### Assignment:
Retype the entries in full.

——————————

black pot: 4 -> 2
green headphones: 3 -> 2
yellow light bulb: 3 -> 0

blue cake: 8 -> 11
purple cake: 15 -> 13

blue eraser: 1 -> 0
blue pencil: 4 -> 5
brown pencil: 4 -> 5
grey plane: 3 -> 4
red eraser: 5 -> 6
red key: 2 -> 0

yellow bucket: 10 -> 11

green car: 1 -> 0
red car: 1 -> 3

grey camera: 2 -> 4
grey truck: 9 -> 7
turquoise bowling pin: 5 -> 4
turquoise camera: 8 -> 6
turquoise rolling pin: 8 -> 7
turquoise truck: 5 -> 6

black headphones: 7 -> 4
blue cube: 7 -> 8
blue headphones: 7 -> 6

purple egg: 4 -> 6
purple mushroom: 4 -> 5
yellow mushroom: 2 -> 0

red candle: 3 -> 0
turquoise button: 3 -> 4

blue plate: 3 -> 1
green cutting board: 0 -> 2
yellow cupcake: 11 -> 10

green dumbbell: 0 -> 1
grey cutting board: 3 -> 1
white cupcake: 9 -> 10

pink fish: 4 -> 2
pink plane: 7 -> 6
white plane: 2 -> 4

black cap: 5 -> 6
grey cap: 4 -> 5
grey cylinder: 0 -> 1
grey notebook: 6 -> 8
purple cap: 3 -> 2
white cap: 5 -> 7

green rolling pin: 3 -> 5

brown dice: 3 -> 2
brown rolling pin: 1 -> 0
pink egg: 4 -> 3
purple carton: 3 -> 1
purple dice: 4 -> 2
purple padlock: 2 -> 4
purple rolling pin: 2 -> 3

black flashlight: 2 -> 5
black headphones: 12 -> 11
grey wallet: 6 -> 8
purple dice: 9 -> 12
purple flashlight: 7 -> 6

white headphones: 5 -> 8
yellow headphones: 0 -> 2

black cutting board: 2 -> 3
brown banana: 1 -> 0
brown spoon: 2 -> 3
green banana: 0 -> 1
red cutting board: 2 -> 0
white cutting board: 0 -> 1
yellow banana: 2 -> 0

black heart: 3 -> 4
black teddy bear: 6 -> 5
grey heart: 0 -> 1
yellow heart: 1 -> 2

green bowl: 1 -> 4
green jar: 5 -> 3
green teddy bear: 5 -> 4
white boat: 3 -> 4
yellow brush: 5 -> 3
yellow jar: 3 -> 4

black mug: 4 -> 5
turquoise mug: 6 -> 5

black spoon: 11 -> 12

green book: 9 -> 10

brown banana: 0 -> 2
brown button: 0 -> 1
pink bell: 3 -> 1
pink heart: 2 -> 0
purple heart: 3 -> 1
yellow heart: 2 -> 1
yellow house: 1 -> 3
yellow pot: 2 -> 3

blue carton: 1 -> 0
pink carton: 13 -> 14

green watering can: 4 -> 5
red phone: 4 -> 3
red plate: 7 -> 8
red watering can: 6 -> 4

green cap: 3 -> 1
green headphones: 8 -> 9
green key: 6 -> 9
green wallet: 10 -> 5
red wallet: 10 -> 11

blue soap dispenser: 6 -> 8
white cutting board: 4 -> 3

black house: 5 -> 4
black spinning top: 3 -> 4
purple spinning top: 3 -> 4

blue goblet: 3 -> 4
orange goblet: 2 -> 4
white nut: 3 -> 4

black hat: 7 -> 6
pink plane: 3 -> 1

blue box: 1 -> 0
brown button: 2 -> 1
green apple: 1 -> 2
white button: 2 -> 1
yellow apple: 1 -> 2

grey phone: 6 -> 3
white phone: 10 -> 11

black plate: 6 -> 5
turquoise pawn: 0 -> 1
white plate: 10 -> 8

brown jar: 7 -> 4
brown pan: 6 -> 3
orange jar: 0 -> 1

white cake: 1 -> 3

——————————

### Response to the task:
black pot: 4 -> 2
green headphones: 3 -> 2
yellow light bulb: 3 -> 0

blue cake: 8 -> 11
purple cake: 15 -> 13

blue eraser: 1 -> 0
blue pencil: 4 -> 5
brown pencil: 4 -> 5
grey plane: 3 -> 4
red eraser: 5 -> 6
red key: 2 -> 0

yellow bucket: 10 -> 11

green car: 1 -> 0
red car: 1 -> 3

grey camera: 2 -> 4
grey truck: 9 -> 7
turquoise bowling pin: 5 -> 4
turquoise camera: 8 -> 6
turquoise rolling pin: 8 -> 7
turquoise truck: 5 -> 6

black headphones: 7 -> 4
blue cube: 7 -> 8
blue headphones: 7 -> 6

purple egg: 4 -> 6
purple mushroom: 4 -> 5
yellow mushroom: 2 -> 0

red candle: 3 -> 0
turquoise button: 3 -> 4

blue plate: 3 -> 1
green cutting board: 0 -> 2
yellow cupcake: 11 -> 10

green dumbbell: 0 -> 1
grey cutting board: 3 -> 1
white cupcake: 9 -> 10

pink fish: 4 -> 2
pink plane: 7 -> 6
white plane: 2 -> 4

black cap: 5 -> 6
grey cap: 4 -> 5
grey cylinder: 0 -> 1
grey notebook: 6 -> 8
purple cap: 3 -> 2
white cap: 5 -> 7

green rolling pin: 3 -> 5

brown dice: 3 -> 2
brown rolling pin: 1 -> 0
pink egg: 4 -> 3
purple carton: 3 -> 1
purple dice: 4 -> 2
purple padlock: 2 -> 4
purple rolling pin: 2 -> 3

black flashlight: 2 -> 5
black headphones: 12 -> 11
grey wallet: 6 -> 8
purple dice: 9 -> 12
purple flashlight: 7 -> 6

white headphones: 5 -> 8
yellow headphones: 0 -> 2

black cutting board: 2 -> 3
brown banana: 1 -> 0
brown spoon: 2 -> 3
green banana: 0 -> 1
red cutting board: 2 -> 0
white cutting board: 0 -> 1
yellow banana: 2 -> 0

black heart: 3 -> 4
black teddy bear: 6 -> 5
grey heart: 0 -> 1
yellow heart: 1 -> 2

green bowl: 1 -> 4
green jar: 5 -> 3
green teddy bear: 5 -> 4
white boat: 3 -> 4
yellow brush: 5 -> 3
yellow jar: 3 -> 4

black mug: 4 -> 5
turquoise mug: 6 -> 5

black spoon: 11 -> 12

green book: 9 -> 10

brown banana: 0 -> 2
brown button: 0 -> 1
pink bell: 3 -> 1
pink heart: 2 -> 0
purple heart: 3 -> 1
yellow heart: 2 -> 1
yellow house: 1 -> 3
yellow pot: 2 -> 3

blue carton: 1 -> 0
pink carton: 13 -> 14

green watering can: 4 -> 5
red phone: 4 -> 3
red plate: 7 -> 8
red watering can: 6 -> 4

green cap: 3 -> 1
green headphones: 8 -> 9
green key: 6 -> 9
green wallet: 10 -> 5
red wallet: 10 -> 11

blue soap dispenser: 6 -> 8
white cutting board: 4 -> 3

black house: 5 -> 4
black spinning top: 3 -> 4
purple spinning top: 3 -> 4

blue goblet: 3 -> 4
orange goblet: 2 -> 4
white nut: 3 -> 4

black hat: 7 -> 6
pink plane: 3 -> 1

blue box: 1 -> 0
brown button: 2 -> 1
green apple: 1 -> 2
white button: 2 -> 1
yellow apple: 1 -> 2

grey phone: 6 -> 3
white phone: 10 -> 11

black plate: 6 -> 5
turquoise pawn: 0 -> 1
white plate: 10 -> 8

brown jar: 7 -> 4
brown pan: 6 -> 3
orange jar: 0 -> 1

white cake: 1 -> 3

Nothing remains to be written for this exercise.